=== What you have to do ===
Look for the word "bottle" in the entries below, then copy every line that has it.

=== Input ===
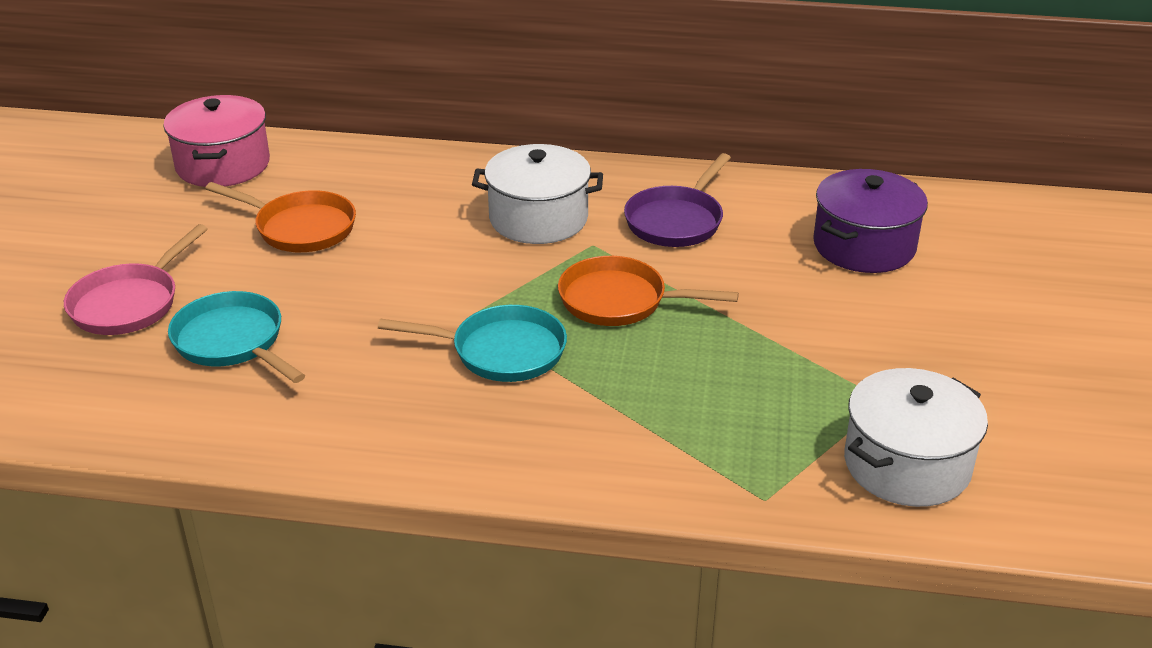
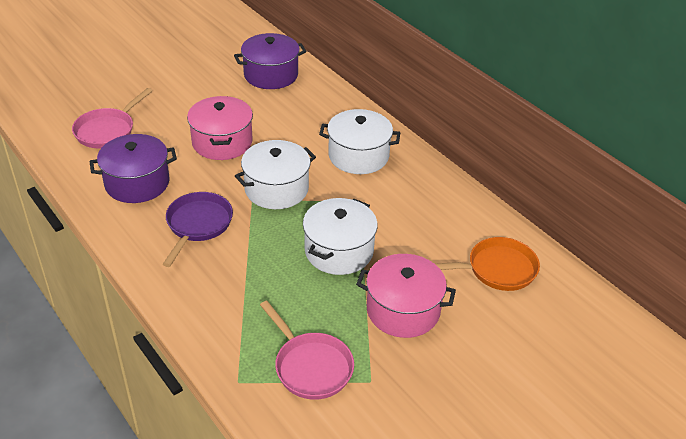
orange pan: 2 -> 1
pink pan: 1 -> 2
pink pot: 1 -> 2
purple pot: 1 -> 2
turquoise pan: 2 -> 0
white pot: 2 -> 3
---
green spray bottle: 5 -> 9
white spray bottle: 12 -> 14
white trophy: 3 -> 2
--
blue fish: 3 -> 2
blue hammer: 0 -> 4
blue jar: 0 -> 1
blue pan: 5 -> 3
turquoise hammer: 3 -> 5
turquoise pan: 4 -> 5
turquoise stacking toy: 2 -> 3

=== Answer to this exercise ===
green spray bottle: 5 -> 9
white spray bottle: 12 -> 14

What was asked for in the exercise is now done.